◆ **HOW TO COMPLETE THIS TASK**:
Using the records that follow, reproduce exactly the lines starting at the line containing "tan tile F7:G7" and ending at the line containing "purple round brick A1:B2". Include both end lines and no pictures.

--- SOURCE INFORMATION Enclosed Below ---

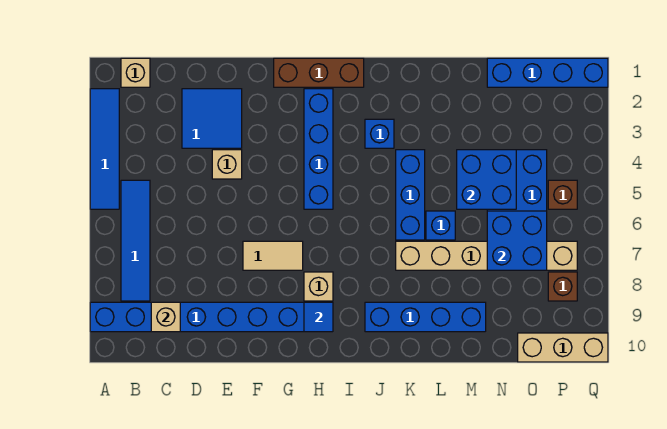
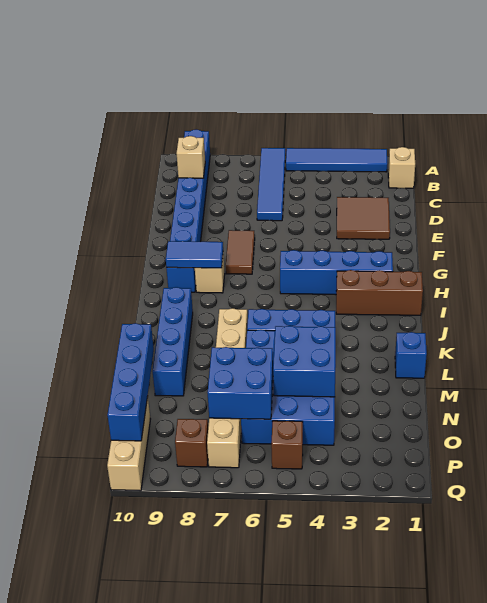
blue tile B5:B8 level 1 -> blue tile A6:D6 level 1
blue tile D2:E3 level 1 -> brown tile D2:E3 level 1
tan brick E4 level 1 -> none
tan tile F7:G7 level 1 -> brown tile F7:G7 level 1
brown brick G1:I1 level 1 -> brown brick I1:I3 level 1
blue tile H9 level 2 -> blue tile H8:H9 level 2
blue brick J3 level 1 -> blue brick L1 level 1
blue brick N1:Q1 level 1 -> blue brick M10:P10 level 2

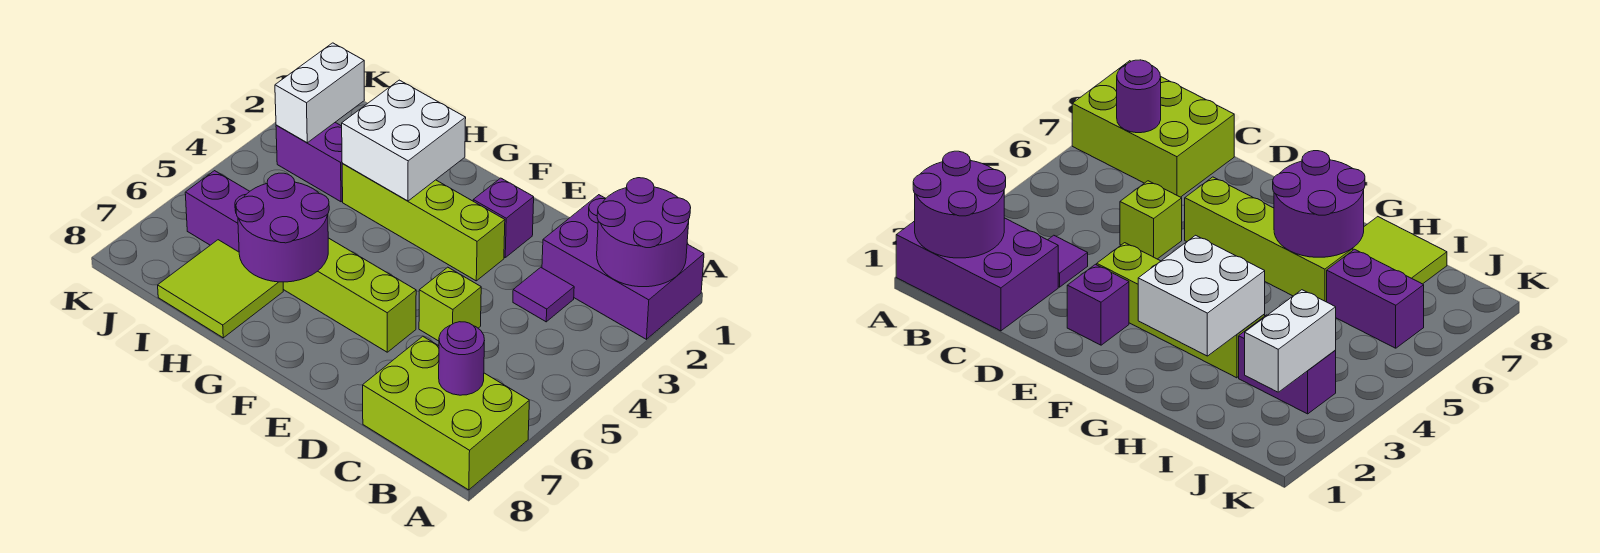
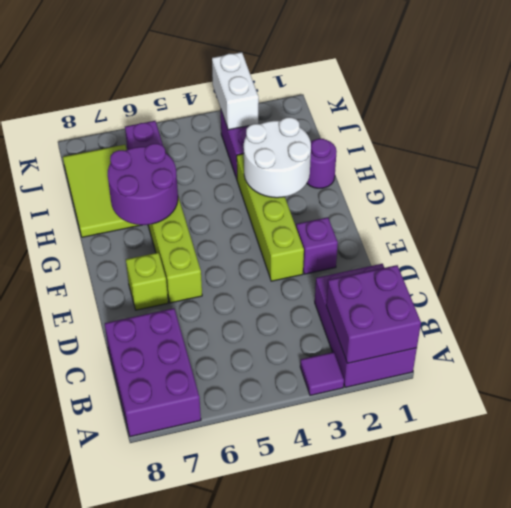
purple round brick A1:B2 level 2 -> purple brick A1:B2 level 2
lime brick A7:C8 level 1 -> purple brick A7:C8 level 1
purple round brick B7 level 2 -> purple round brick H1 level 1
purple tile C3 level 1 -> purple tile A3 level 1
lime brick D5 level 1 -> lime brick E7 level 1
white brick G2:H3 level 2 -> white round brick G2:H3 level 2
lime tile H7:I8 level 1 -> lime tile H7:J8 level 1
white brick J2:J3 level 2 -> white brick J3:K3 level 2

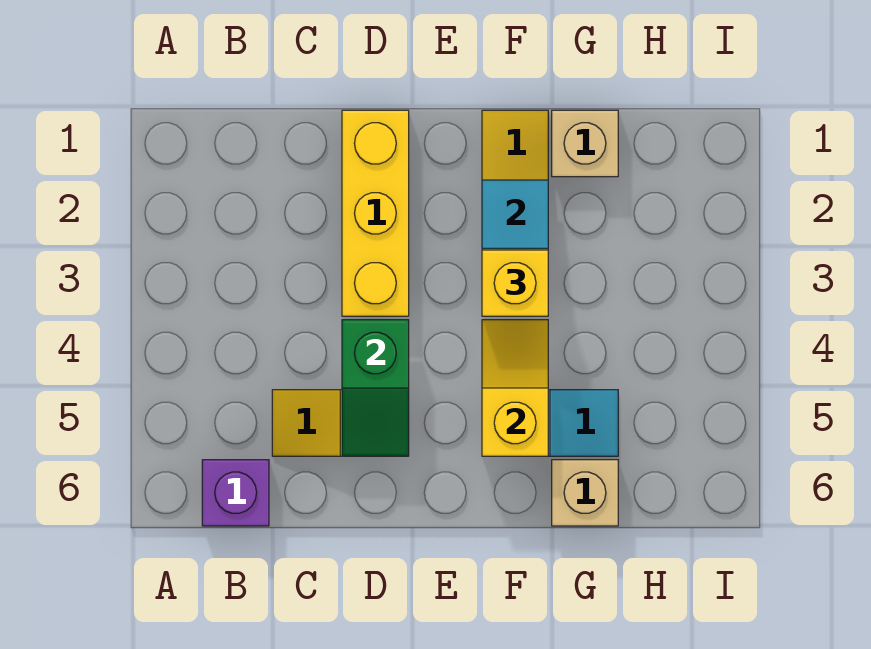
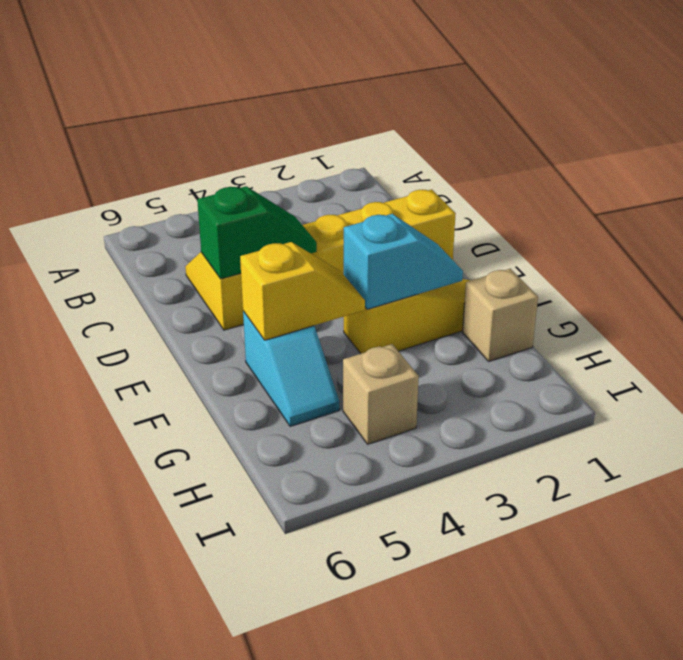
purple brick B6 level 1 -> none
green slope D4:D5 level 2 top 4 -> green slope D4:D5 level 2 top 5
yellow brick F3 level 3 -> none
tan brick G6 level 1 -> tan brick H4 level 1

--- End of Enclosed SOURCE INFORMATION ---
--- SOURCE INFORMATION Enclosed Below ---

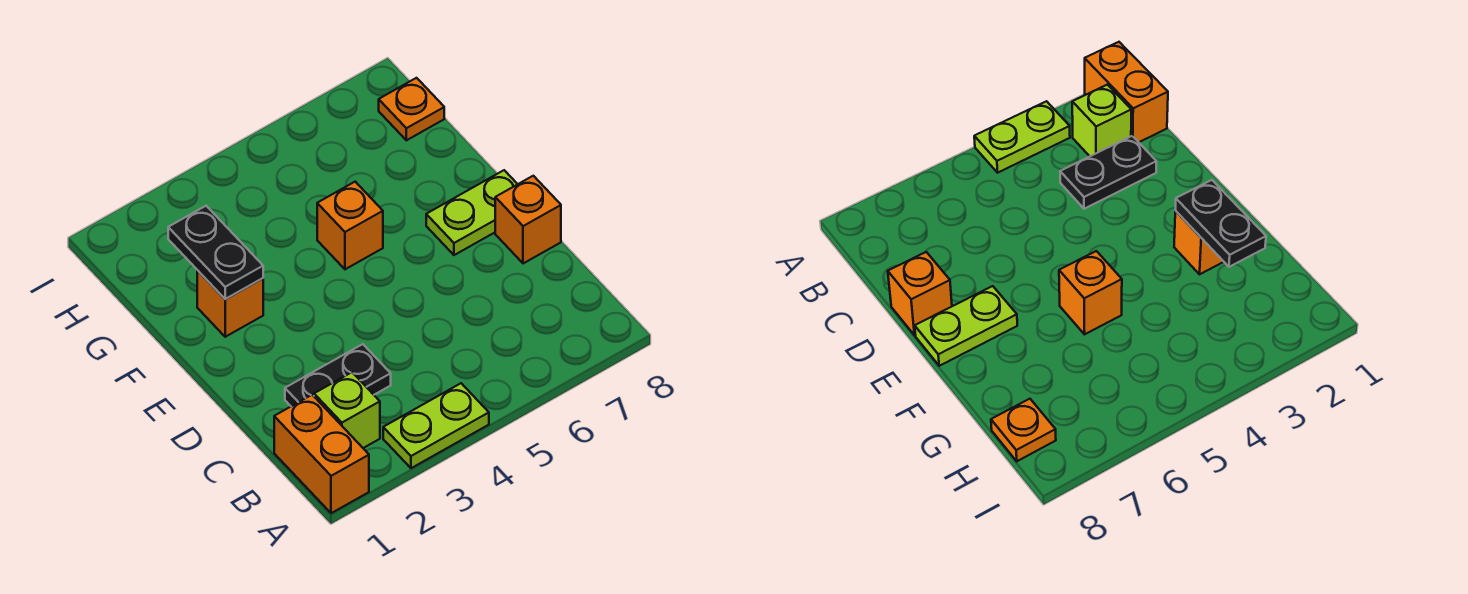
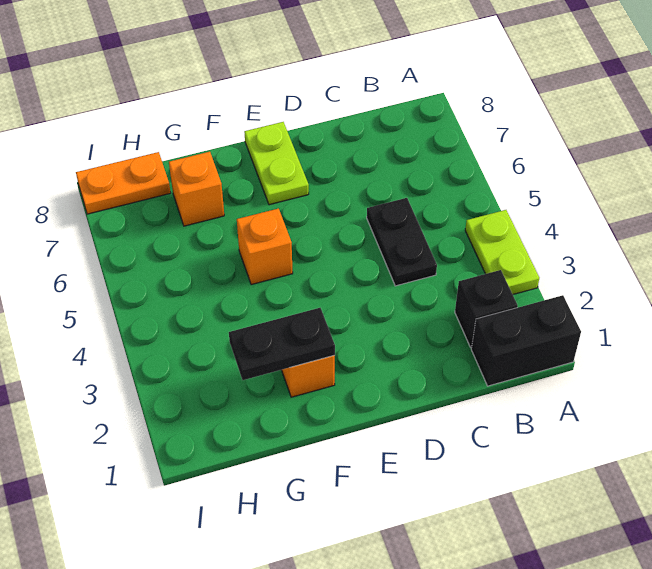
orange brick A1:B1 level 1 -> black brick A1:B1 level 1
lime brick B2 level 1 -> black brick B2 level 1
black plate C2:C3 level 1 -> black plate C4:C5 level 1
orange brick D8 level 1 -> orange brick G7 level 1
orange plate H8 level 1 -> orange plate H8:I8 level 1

--- End of Enclosed SOURCE INFORMATION ---

◆ **TASK RESPONSE**:
tan tile F7:G7 level 1 -> brown tile F7:G7 level 1
brown brick G1:I1 level 1 -> brown brick I1:I3 level 1
blue tile H9 level 2 -> blue tile H8:H9 level 2
blue brick J3 level 1 -> blue brick L1 level 1
blue brick N1:Q1 level 1 -> blue brick M10:P10 level 2

purple round brick A1:B2 level 2 -> purple brick A1:B2 level 2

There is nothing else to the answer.